━━━━━ DATA
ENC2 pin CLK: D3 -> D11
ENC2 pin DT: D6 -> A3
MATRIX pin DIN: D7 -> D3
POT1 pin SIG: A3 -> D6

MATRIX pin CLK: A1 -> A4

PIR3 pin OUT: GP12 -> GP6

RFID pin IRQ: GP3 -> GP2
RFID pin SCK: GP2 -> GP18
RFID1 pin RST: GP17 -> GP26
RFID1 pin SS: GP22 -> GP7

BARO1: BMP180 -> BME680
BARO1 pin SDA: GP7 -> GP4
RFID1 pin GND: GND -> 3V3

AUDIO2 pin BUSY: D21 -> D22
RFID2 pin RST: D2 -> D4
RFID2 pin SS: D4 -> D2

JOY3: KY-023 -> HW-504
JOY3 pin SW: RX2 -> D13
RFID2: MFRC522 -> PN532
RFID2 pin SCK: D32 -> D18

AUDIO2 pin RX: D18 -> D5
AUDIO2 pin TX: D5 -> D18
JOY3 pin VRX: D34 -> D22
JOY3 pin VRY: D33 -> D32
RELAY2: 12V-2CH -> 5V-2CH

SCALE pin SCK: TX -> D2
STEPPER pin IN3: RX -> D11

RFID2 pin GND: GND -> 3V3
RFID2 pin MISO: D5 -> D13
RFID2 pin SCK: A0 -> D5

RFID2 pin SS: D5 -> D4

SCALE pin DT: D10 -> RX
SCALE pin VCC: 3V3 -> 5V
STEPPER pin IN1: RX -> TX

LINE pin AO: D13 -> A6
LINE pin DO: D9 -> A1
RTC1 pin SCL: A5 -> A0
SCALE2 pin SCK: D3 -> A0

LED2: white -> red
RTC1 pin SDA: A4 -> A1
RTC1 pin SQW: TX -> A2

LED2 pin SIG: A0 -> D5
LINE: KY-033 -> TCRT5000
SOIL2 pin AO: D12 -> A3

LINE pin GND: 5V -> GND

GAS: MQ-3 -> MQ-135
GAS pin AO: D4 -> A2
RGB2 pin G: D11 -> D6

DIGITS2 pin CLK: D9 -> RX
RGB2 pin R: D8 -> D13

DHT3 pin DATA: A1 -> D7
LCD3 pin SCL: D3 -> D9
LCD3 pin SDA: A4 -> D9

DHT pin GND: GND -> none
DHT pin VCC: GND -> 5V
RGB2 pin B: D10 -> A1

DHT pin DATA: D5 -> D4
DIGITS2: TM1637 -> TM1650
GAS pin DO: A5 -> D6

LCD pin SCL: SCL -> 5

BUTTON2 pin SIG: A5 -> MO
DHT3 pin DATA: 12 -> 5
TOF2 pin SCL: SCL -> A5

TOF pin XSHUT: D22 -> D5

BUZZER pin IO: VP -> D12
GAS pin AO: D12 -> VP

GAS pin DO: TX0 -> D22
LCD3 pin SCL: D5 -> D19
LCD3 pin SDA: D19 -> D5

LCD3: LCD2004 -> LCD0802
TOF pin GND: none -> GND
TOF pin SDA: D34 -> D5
━━━━━━━━━━
WHAT YOU ARE ASKED TO DO: All lines from the beginning of the material above through the one with "AUDIO2 pin TX: D5 -> D18" need to be returned exactly; please return those and only those.

TASK OUTPUT:
ENC2 pin CLK: D3 -> D11
ENC2 pin DT: D6 -> A3
MATRIX pin DIN: D7 -> D3
POT1 pin SIG: A3 -> D6

MATRIX pin CLK: A1 -> A4

PIR3 pin OUT: GP12 -> GP6

RFID pin IRQ: GP3 -> GP2
RFID pin SCK: GP2 -> GP18
RFID1 pin RST: GP17 -> GP26
RFID1 pin SS: GP22 -> GP7

BARO1: BMP180 -> BME680
BARO1 pin SDA: GP7 -> GP4
RFID1 pin GND: GND -> 3V3

AUDIO2 pin BUSY: D21 -> D22
RFID2 pin RST: D2 -> D4
RFID2 pin SS: D4 -> D2

JOY3: KY-023 -> HW-504
JOY3 pin SW: RX2 -> D13
RFID2: MFRC522 -> PN532
RFID2 pin SCK: D32 -> D18

AUDIO2 pin RX: D18 -> D5
AUDIO2 pin TX: D5 -> D18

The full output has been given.